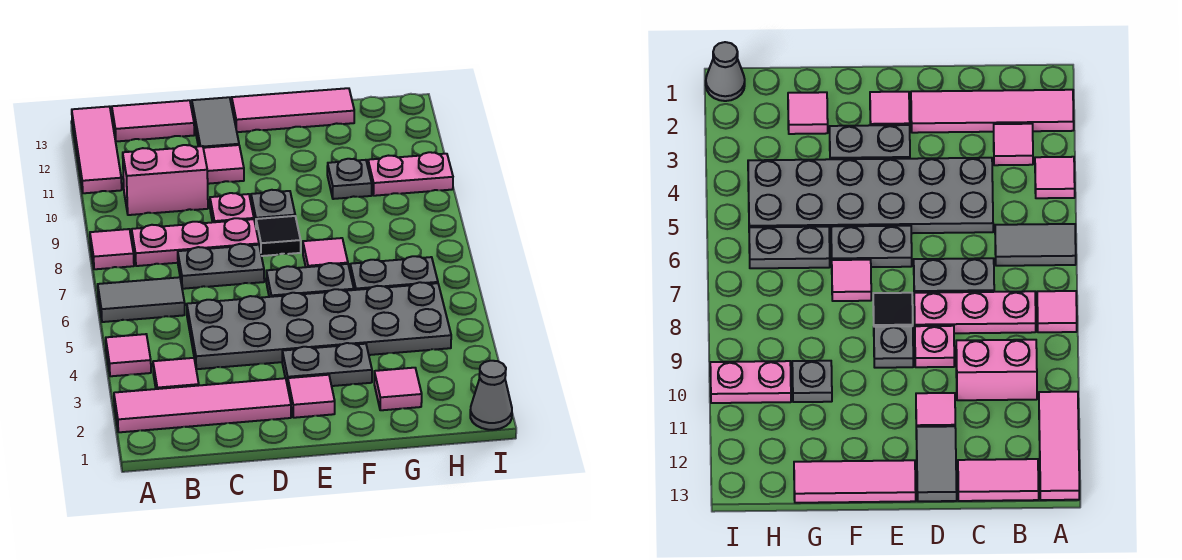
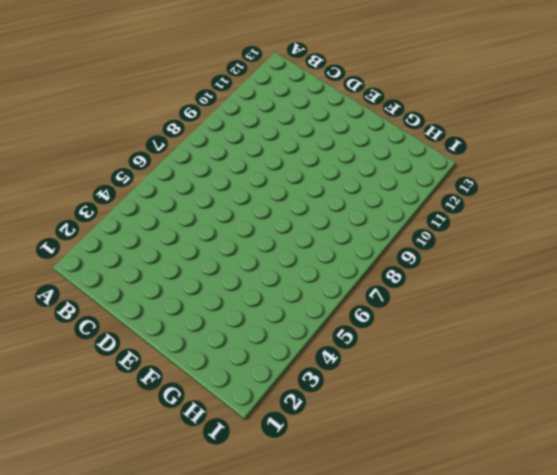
none -> pink tile A2:D2 level 1
none -> pink tile A4 level 1
none -> grey tile A6:B6 level 1

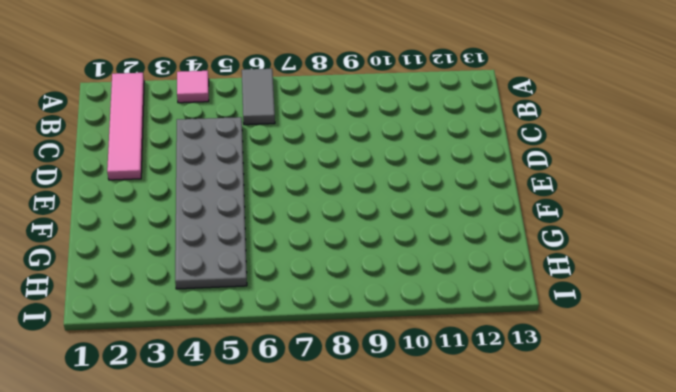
none -> pink tile A8 level 1
none -> pink tile A11:A13 level 1
none -> pink tile B3 level 1

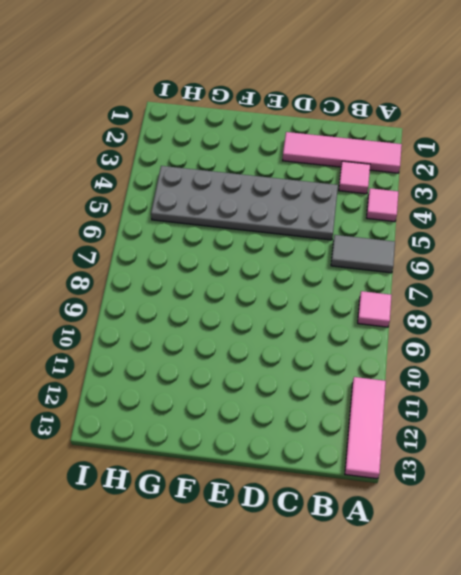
none -> pink plate B8:D8 level 1
none -> pink brick B10:C10 level 1
none -> pink tile B13:C13 level 1

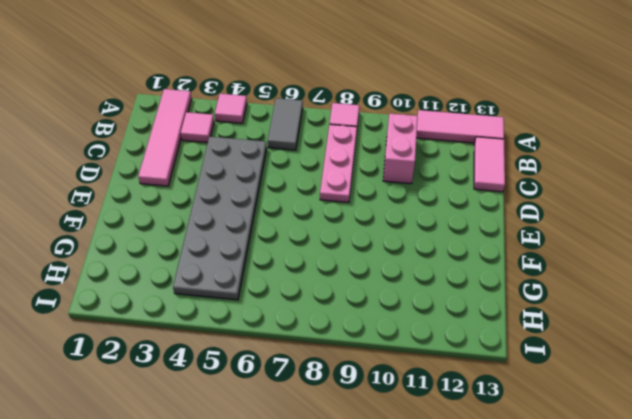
none -> grey plate C7:D7 level 1
none -> pink plate D9 level 1
none -> pink tile D11 level 1

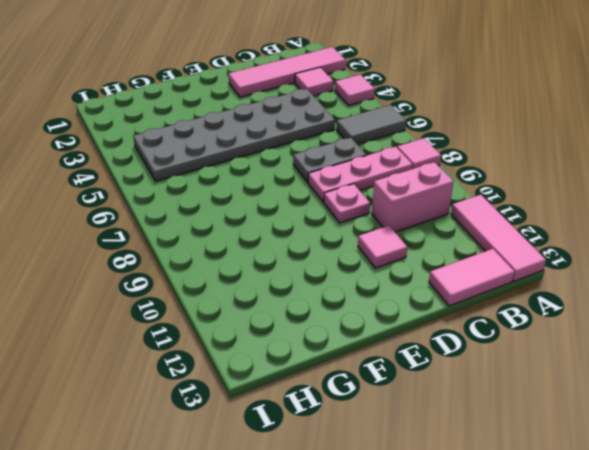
none -> grey tile D12:D13 level 1
none -> pink tile E2 level 1
none -> grey plate E3:F3 level 1

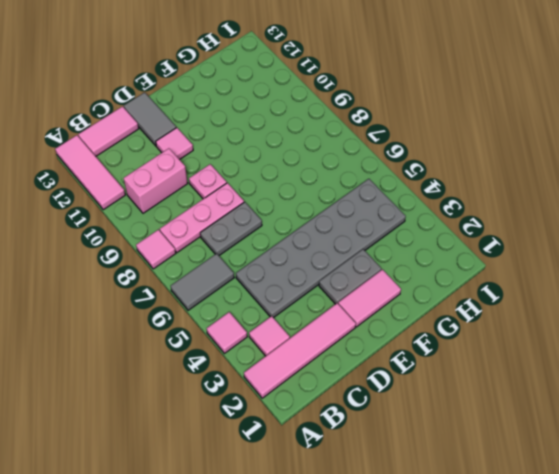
pink tile E2:F2 level 1 -> pink tile E2 level 1
none -> grey plate E6:F6 level 1
none -> black tile E8 level 1
none -> grey plate E9 level 1

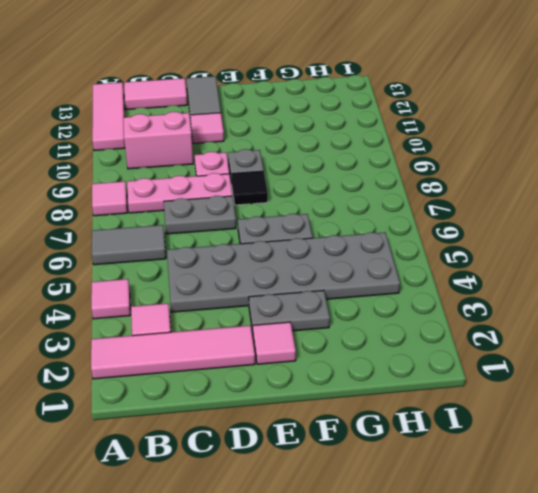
none -> pink tile E13:G13 level 1
none -> pink tile F7 level 1
none -> pink tile G2 level 1

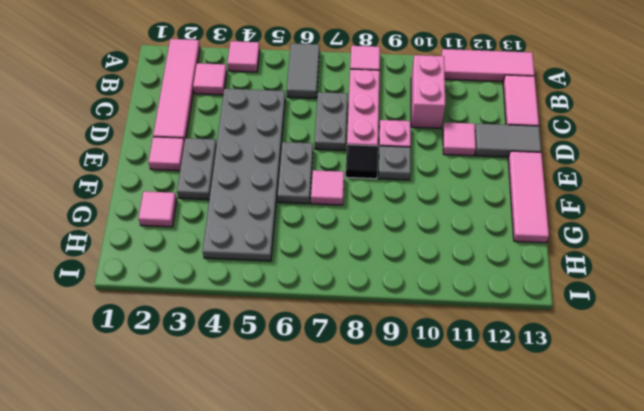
none -> grey plate G6:H6 level 1
none -> grey plate G10 level 1
none -> pink plate H10:I10 level 1

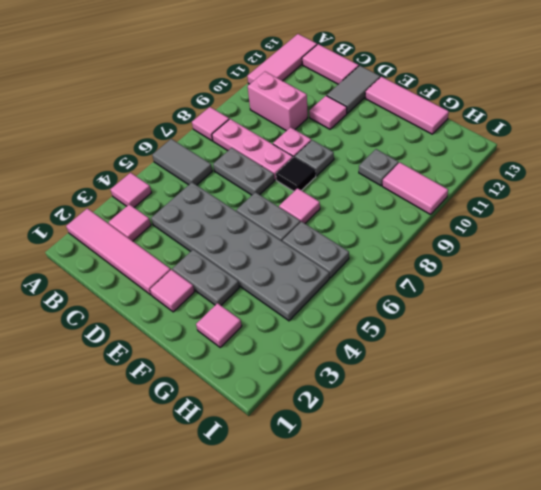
pink tile H10:I10 level 1 -> pink plate H10:I10 level 1
none -> grey cone I1 level 1

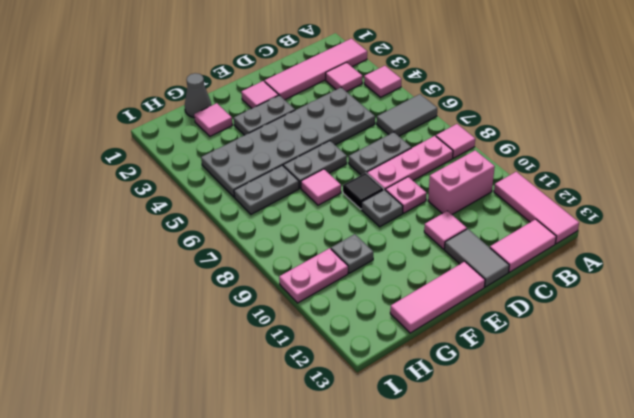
grey cone G1 level 1 -> grey cone I1 level 1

ACTIVITY:
The exercise is to copy out every line above that has the word "grey" in it.

OUTPUT FOR THIS TASK:
none -> grey tile A6:B6 level 1
none -> grey plate C7:D7 level 1
none -> grey tile D12:D13 level 1
none -> grey plate E3:F3 level 1
none -> grey plate E6:F6 level 1
none -> grey plate E9 level 1
none -> grey plate G6:H6 level 1
none -> grey plate G10 level 1
none -> grey cone I1 level 1
grey cone G1 level 1 -> grey cone I1 level 1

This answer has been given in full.